Below are lines of data; restate word for word those running from the line containing "camera: 50 degrees left, 5 degrees down" to the line containing "none -> turquoise pot [407,654,510,736]", inclusive, and no others.

------------------------

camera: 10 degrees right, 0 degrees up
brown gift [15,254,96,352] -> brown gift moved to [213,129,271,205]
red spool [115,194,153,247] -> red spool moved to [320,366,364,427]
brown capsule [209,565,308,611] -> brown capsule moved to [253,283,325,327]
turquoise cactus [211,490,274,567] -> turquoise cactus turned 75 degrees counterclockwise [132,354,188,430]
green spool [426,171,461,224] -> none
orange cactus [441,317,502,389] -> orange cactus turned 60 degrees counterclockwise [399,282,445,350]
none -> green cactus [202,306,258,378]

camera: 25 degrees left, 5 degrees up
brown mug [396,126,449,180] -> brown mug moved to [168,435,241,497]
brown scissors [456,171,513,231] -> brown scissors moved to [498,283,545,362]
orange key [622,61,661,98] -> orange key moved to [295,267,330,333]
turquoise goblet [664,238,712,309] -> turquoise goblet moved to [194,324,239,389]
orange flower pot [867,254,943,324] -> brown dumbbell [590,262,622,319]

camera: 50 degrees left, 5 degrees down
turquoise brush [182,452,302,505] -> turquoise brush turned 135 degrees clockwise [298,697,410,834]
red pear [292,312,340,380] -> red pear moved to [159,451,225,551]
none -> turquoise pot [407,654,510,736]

------------------------

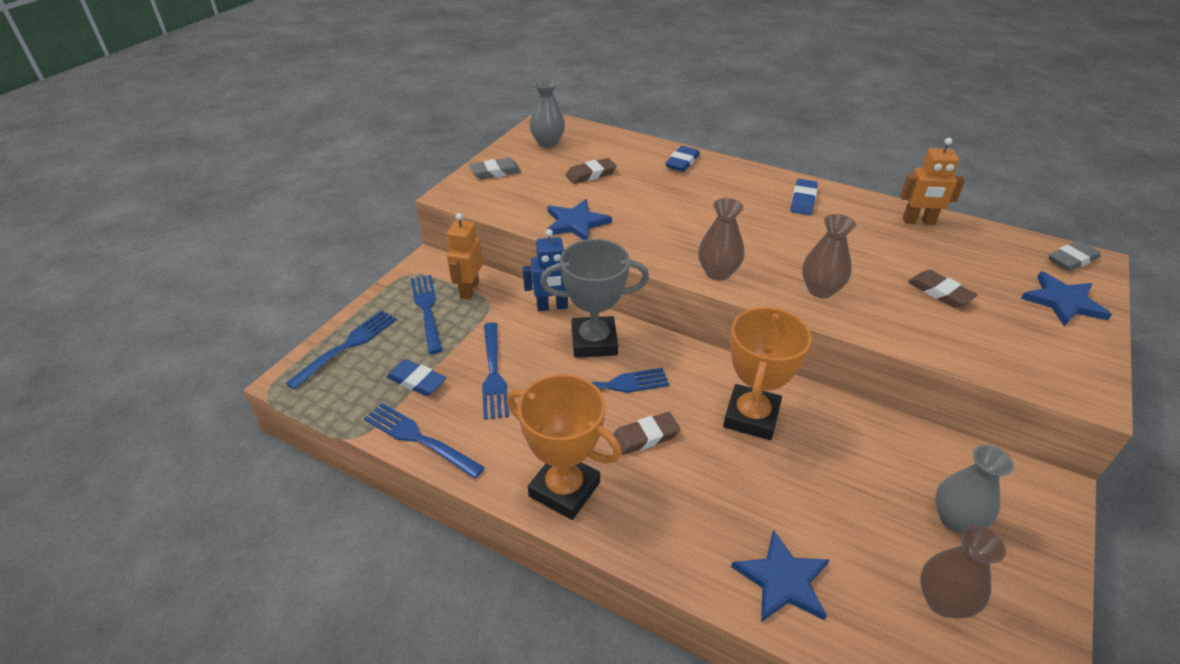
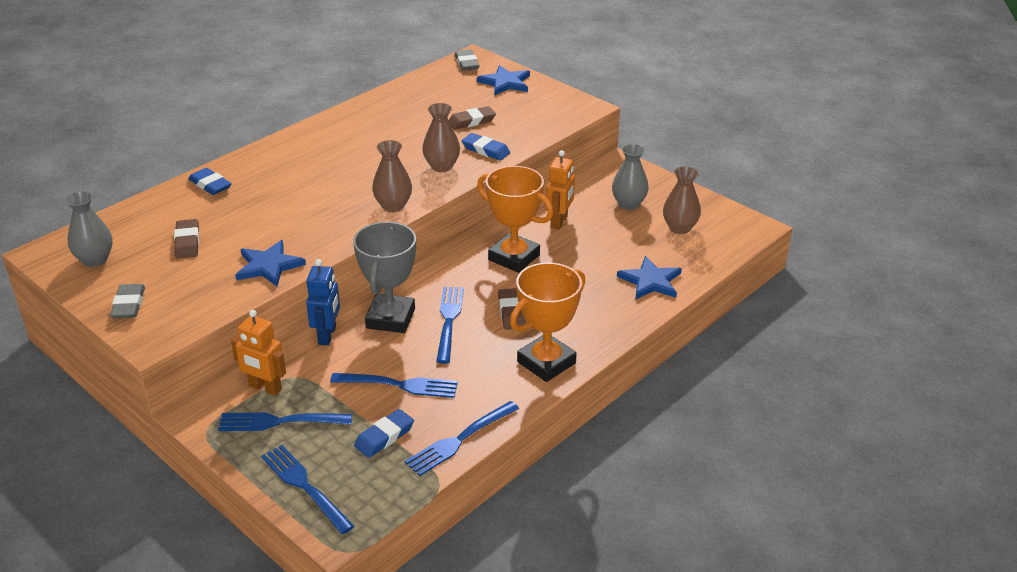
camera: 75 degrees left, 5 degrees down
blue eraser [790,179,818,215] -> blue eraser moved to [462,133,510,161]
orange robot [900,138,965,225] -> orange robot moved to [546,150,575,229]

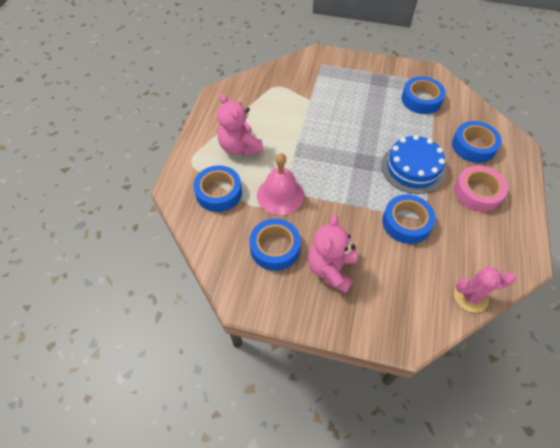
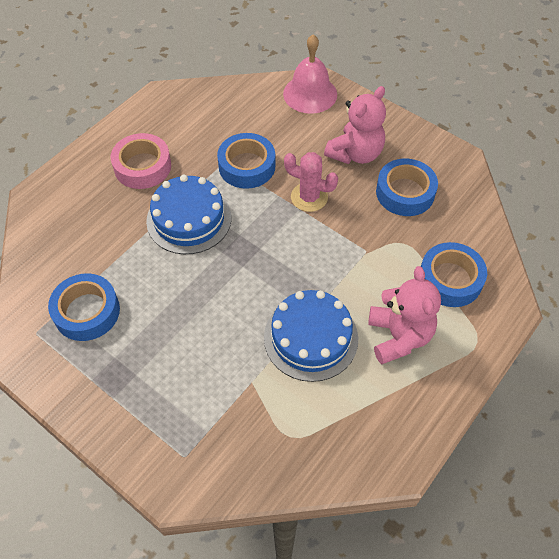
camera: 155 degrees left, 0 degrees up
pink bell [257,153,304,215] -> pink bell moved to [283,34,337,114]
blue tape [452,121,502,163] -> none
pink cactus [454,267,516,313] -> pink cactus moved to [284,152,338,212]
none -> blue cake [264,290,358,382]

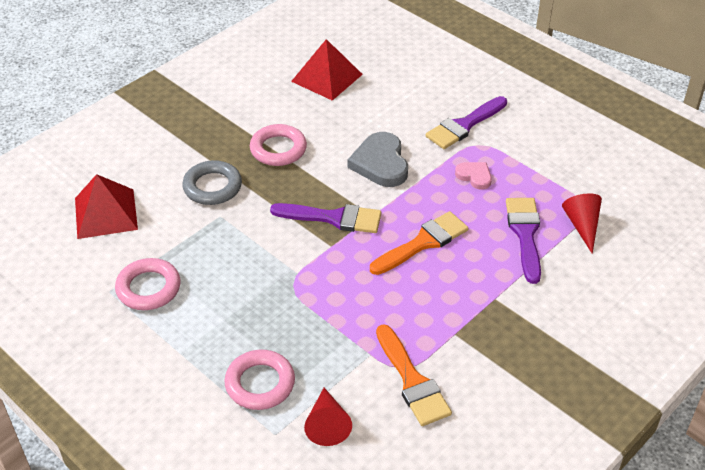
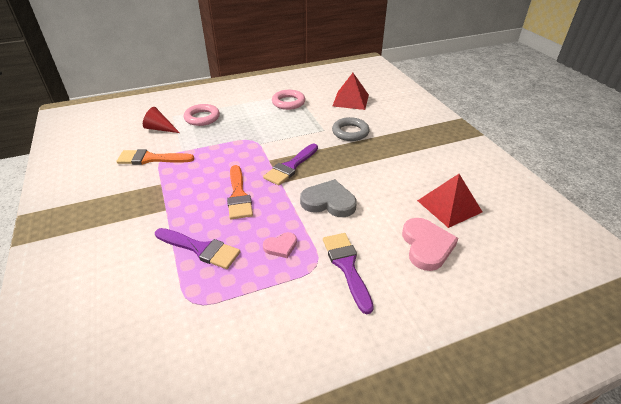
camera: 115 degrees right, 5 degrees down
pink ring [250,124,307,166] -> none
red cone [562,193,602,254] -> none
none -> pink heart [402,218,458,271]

------------------------

» **Exercise response**:
camera: 50 degrees left, 5 degrees down
turquoise brush [182,452,302,505] -> turquoise brush turned 135 degrees clockwise [298,697,410,834]
red pear [292,312,340,380] -> red pear moved to [159,451,225,551]
none -> turquoise pot [407,654,510,736]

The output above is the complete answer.